**Source data**:
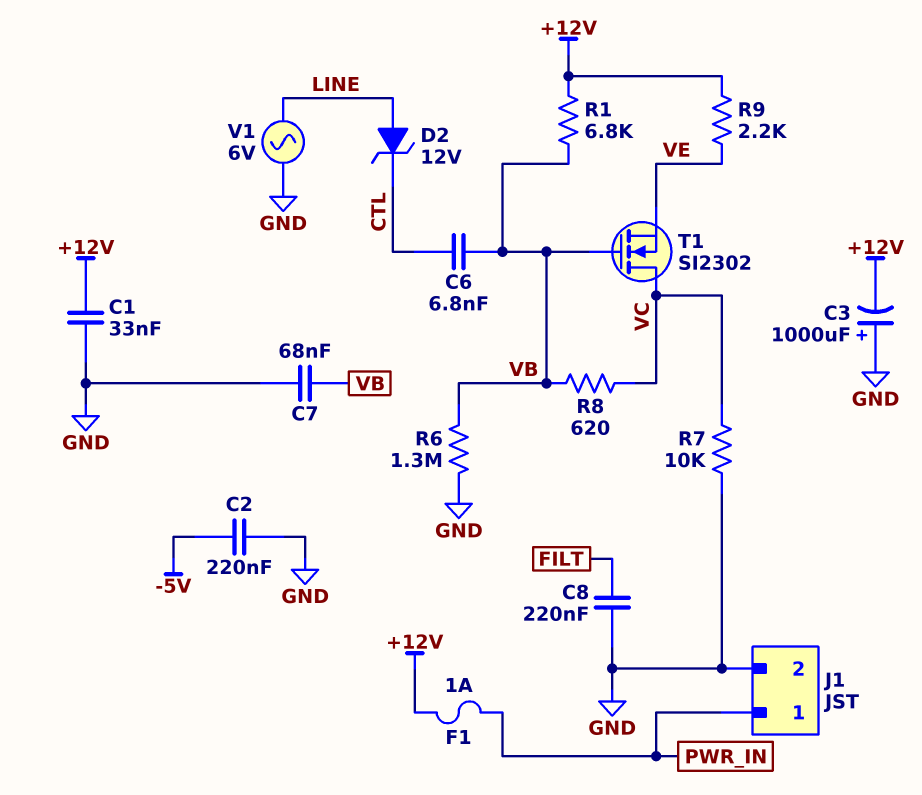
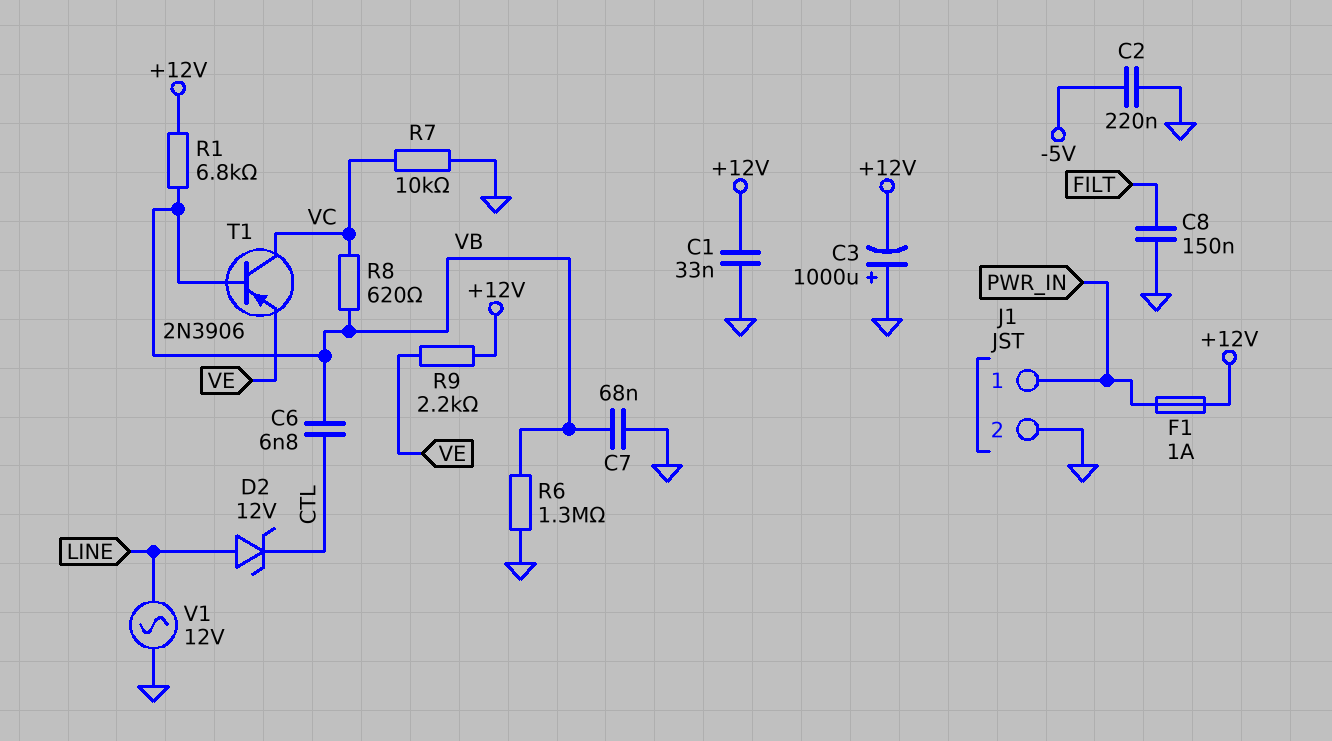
C8: 220nF (FILT, GND) -> 150nF (FILT, GND)
T1: NMOS SI2302 (G VB, D VC, S VE) -> PNP 2N3906 (B VB, C VC, E VE)
V1: AC 6V (GND, LINE) -> AC 12V (GND, LINE)

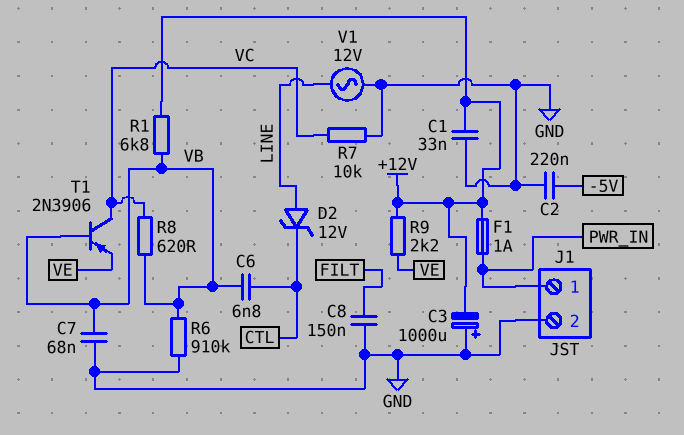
R6: 1.3M (GND, VB) -> 910k (GND, VB)

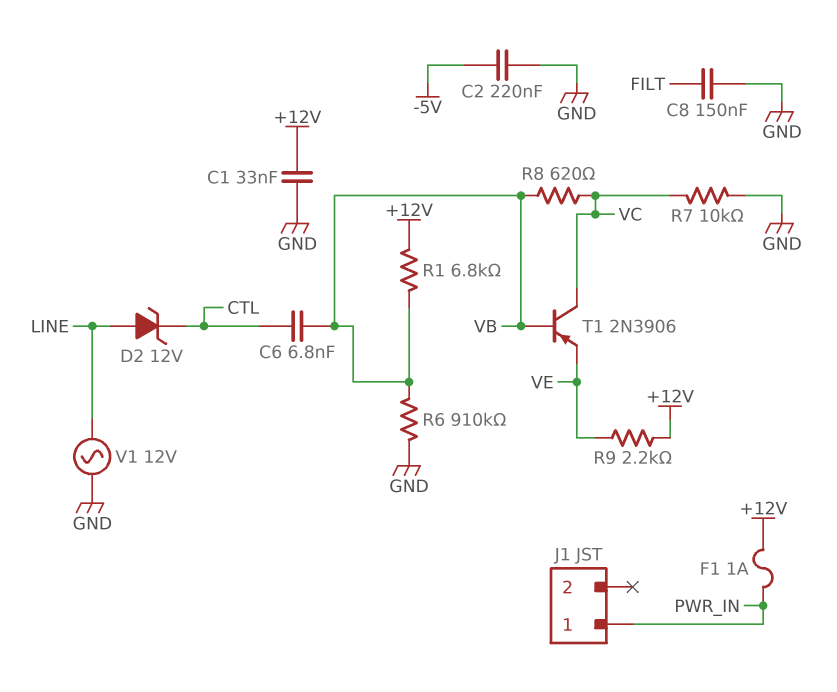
C3: 1000uF (plus GND, minus +12V) -> none
C7: 68nF (GND, VB) -> none
J1 pin 2: GND -> none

**Work to complete**: Match on "none": copy every line in the records that has it.

**Answer for this exercise**:
C3: 1000uF (plus GND, minus +12V) -> none
C7: 68nF (GND, VB) -> none
J1 pin 2: GND -> none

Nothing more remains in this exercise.